• _Task description_:
Whenever the string "blue" appears in a line below, please copy the line out.

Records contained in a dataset
-=-=-=-=-

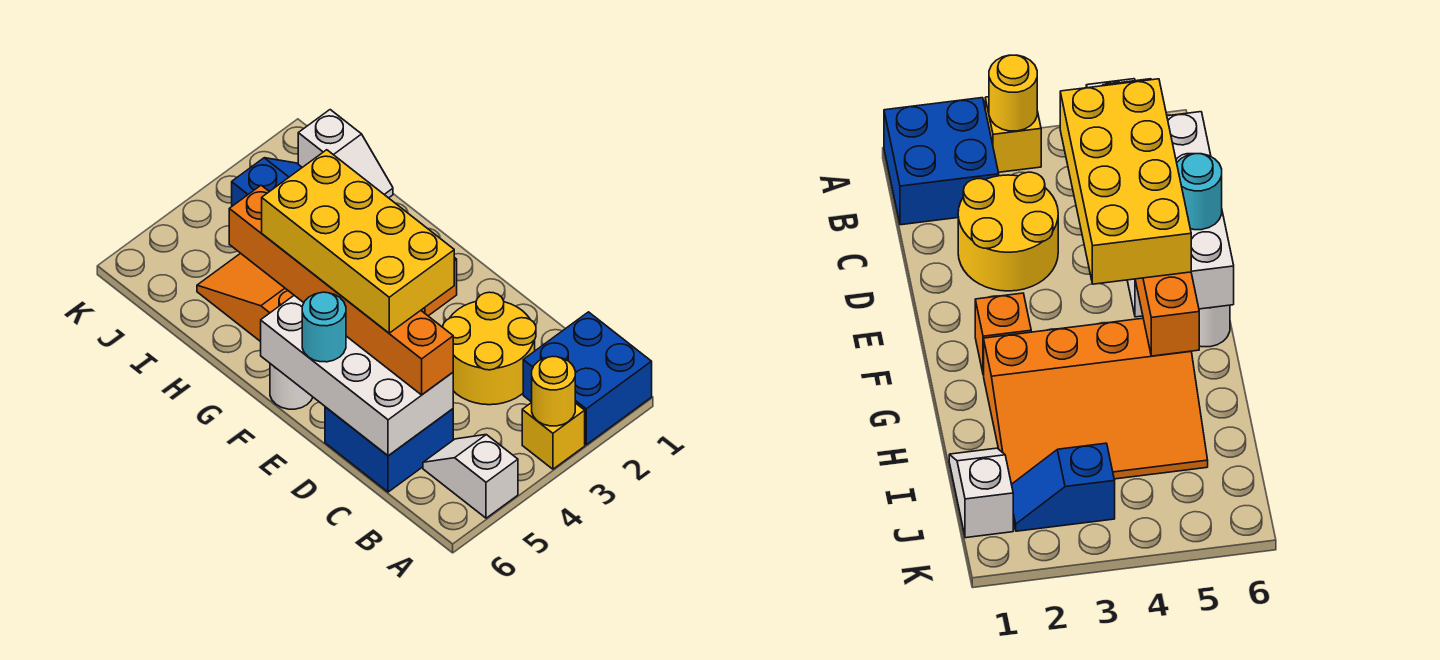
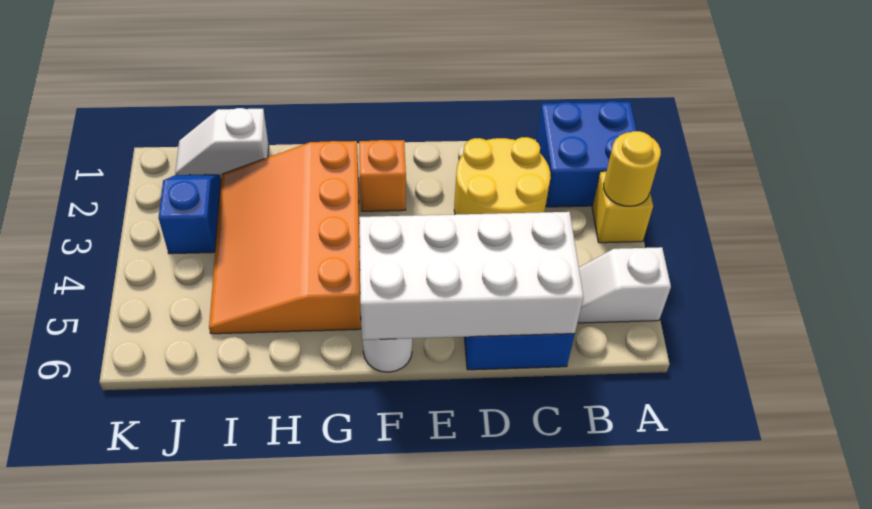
orange brick C5:H5 level 3 -> none
yellow brick D4:G5 level 4 -> none
cyan round brick E6 level 3 -> none
white slope I1:J1 level 1 top J -> white slope I1:J1 level 1 top I

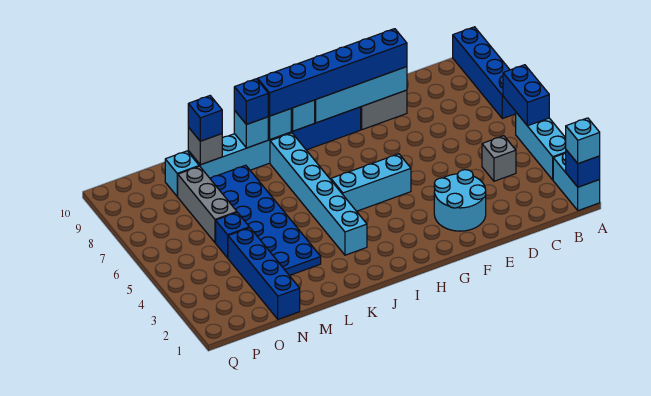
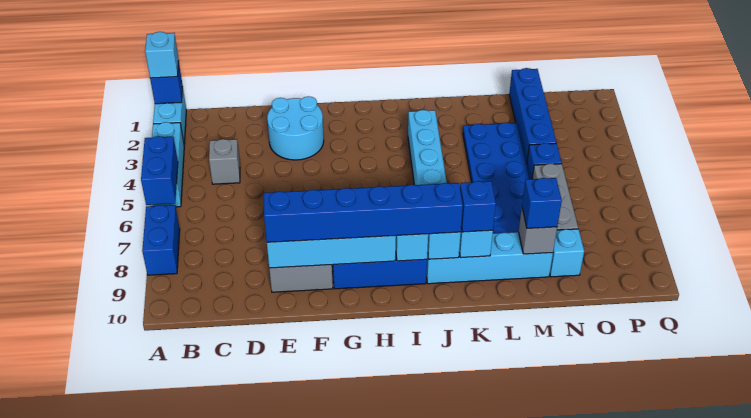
blue brick A7:A10 level 1 -> blue brick A7:A8 level 1
cyan brick G5:I5 level 1 -> none

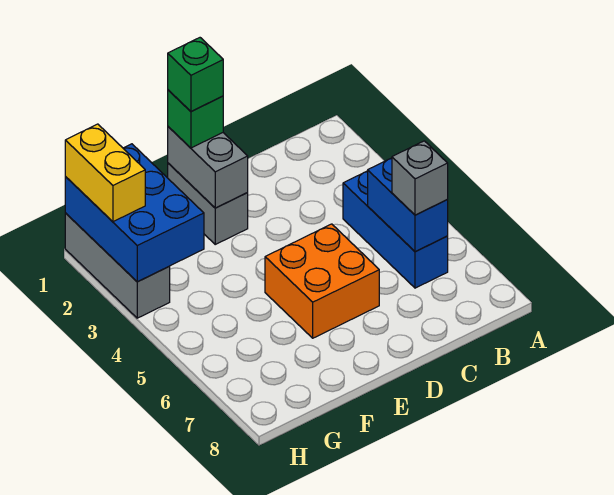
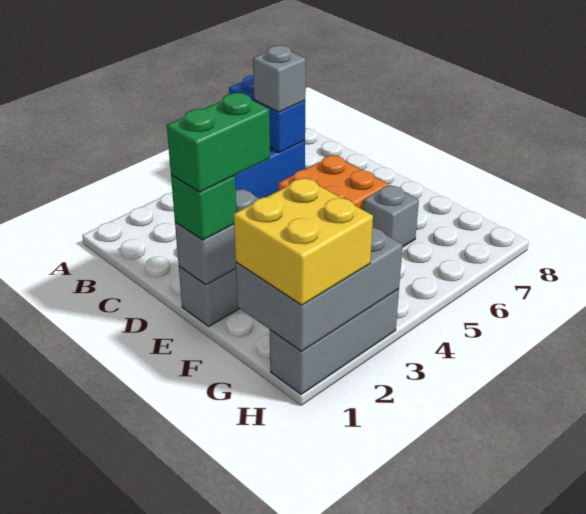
blue brick B5:B6 level 2 -> blue brick A6:B6 level 2
green brick E1 level 4 -> green brick E1:E2 level 4
none -> grey brick F6 level 1
blue brick G1:H3 level 2 -> grey brick G1:H3 level 2
yellow brick H1:H2 level 3 -> yellow brick G1:H2 level 3

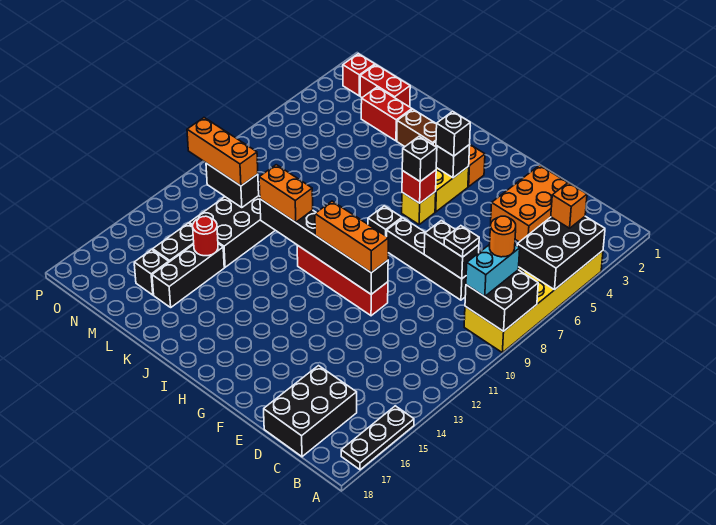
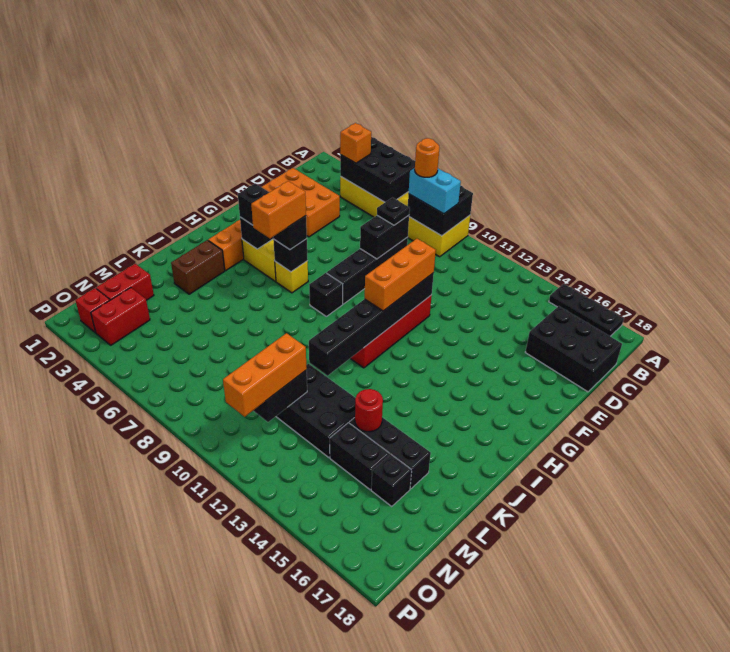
red brick H6 level 2 -> black brick H6 level 2
orange brick J11:K11 level 3 -> orange brick H6:I6 level 4
red brick L3:M3 level 1 -> red brick N3:O3 level 1

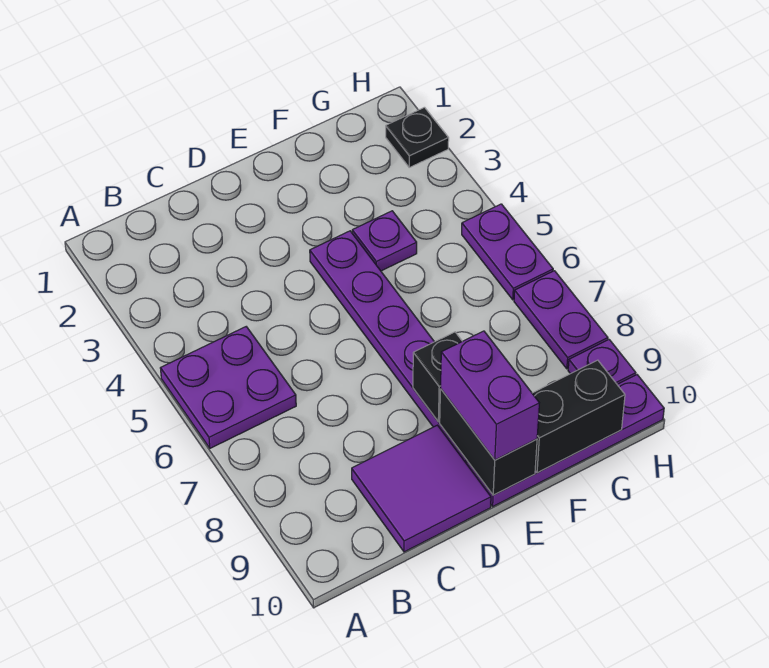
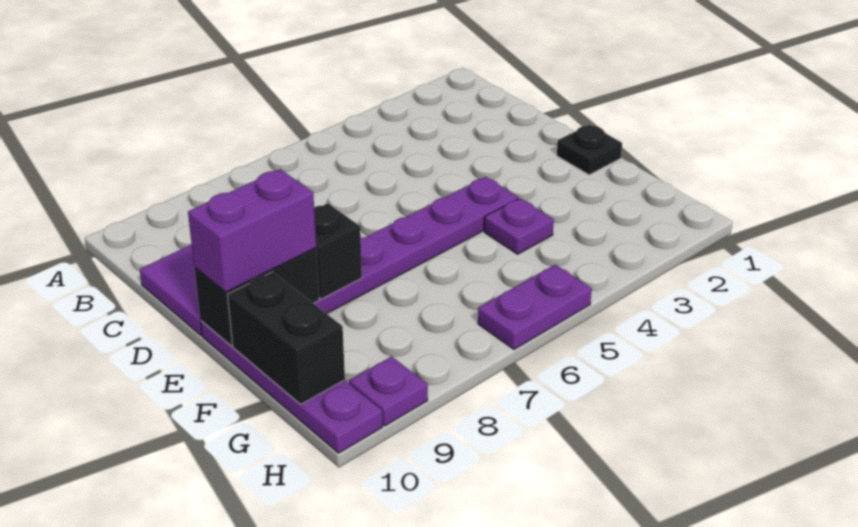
purple plate A5:B6 level 1 -> none
black plate H2 level 1 -> black plate E1 level 1
purple plate H7:H8 level 1 -> none

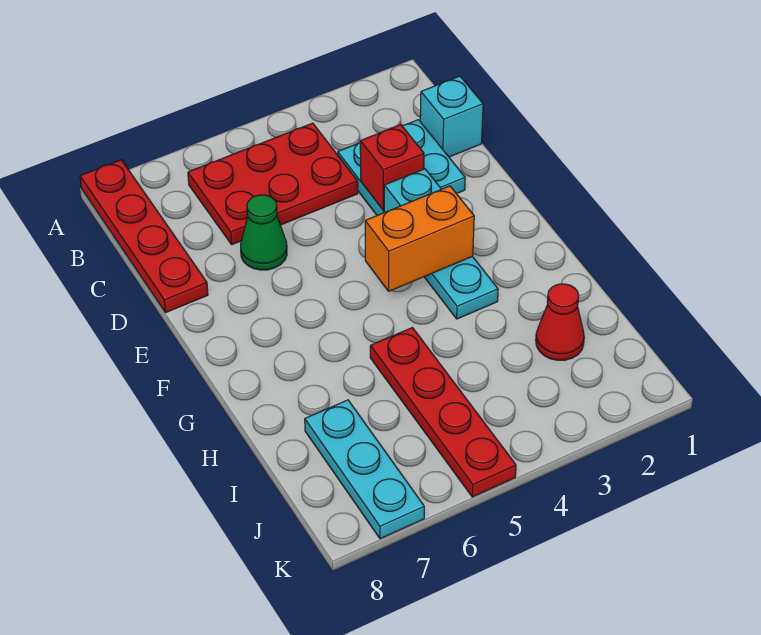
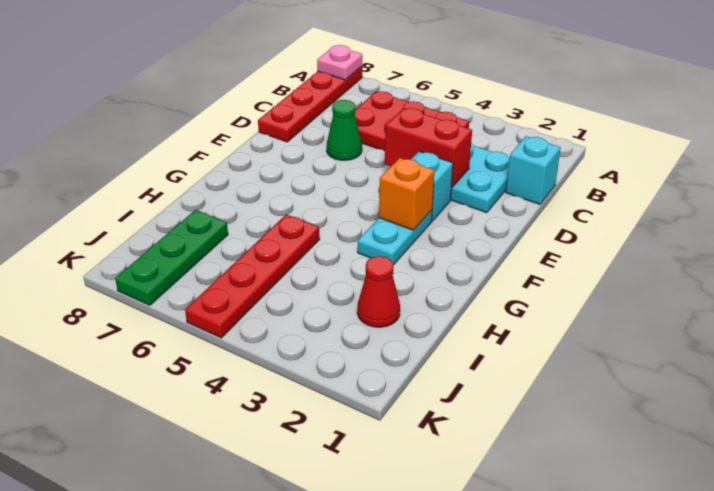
none -> pink plate A8 level 2
red brick D3 level 2 -> red brick D3:D4 level 2
orange brick F3:F4 level 2 -> orange brick F3 level 2
cyan plate I7:K7 level 1 -> green plate I7:K7 level 1

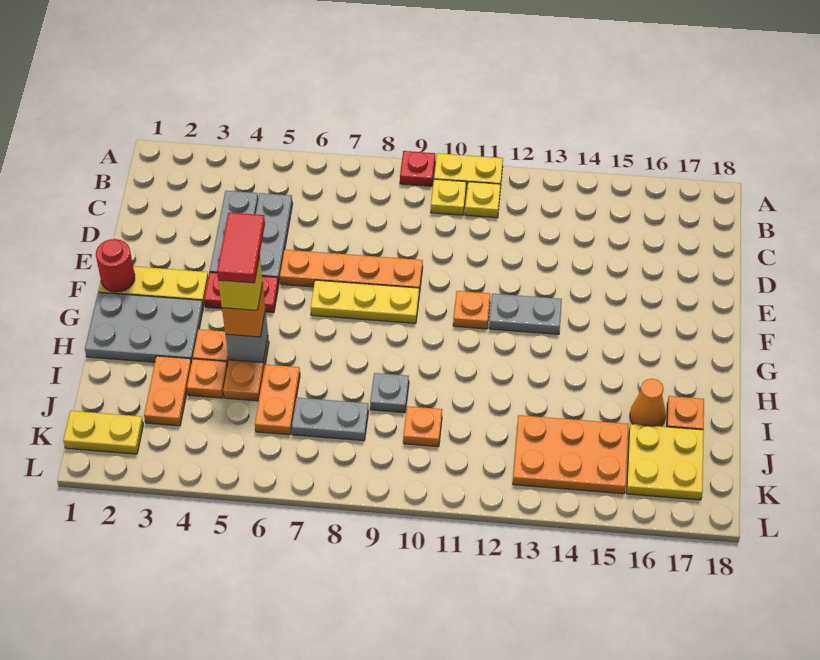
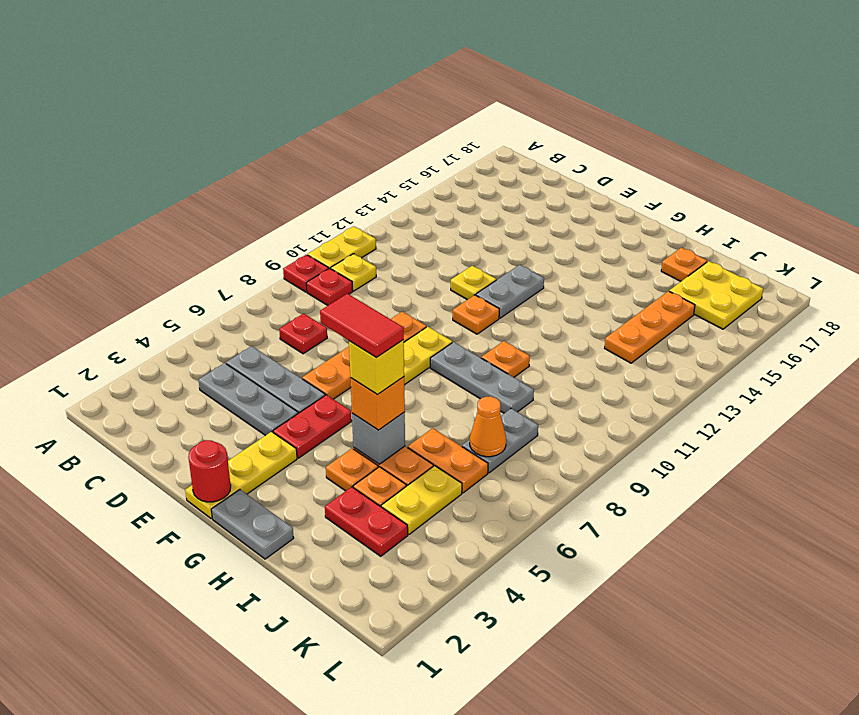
none -> red plate B9 level 1
yellow plate B11 level 1 -> yellow plate E12 level 1
none -> red plate C7 level 1
grey plate G1:H3 level 1 -> grey plate G1:H1 level 1
orange plate I3:J3 level 1 -> red plate I3:J3 level 1
grey plate I9 level 1 -> grey plate G9:I9 level 1
orange cone I16 level 1 -> orange cone J7 level 2
orange plate J10 level 1 -> orange plate H10 level 1
orange plate J13:K15 level 1 -> orange plate J13:J15 level 1
yellow plate K1:K2 level 1 -> yellow plate J4:J5 level 1

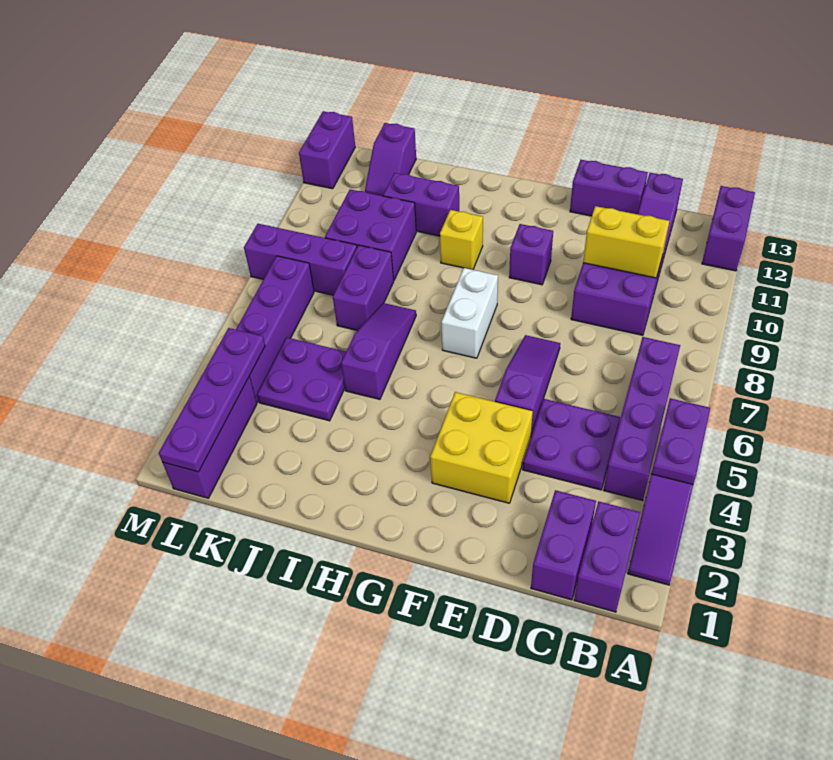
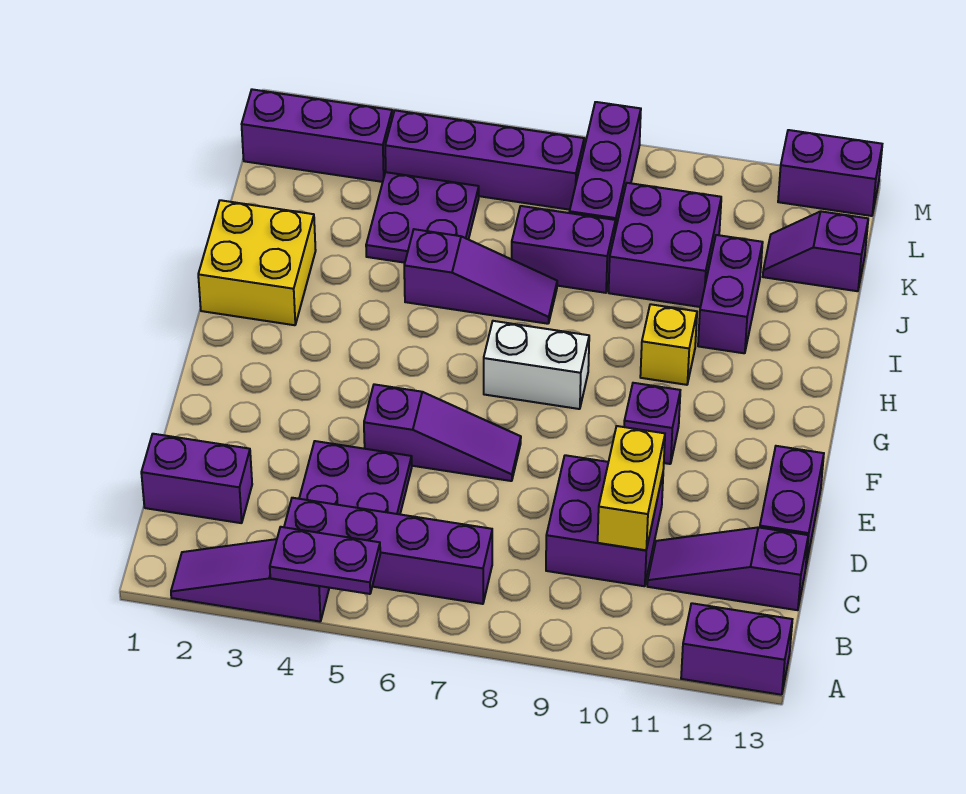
purple brick B1:B2 level 1 -> none
yellow brick E3:F4 level 1 -> yellow brick H1:I2 level 1
purple plate L1:L4 level 2 -> none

-=-=-=-=-

• _Result of the exercise_:
blue brick A7:A10 level 1 -> blue brick A7:A8 level 1
blue brick B5:B6 level 2 -> blue brick A6:B6 level 2
blue brick G1:H3 level 2 -> grey brick G1:H3 level 2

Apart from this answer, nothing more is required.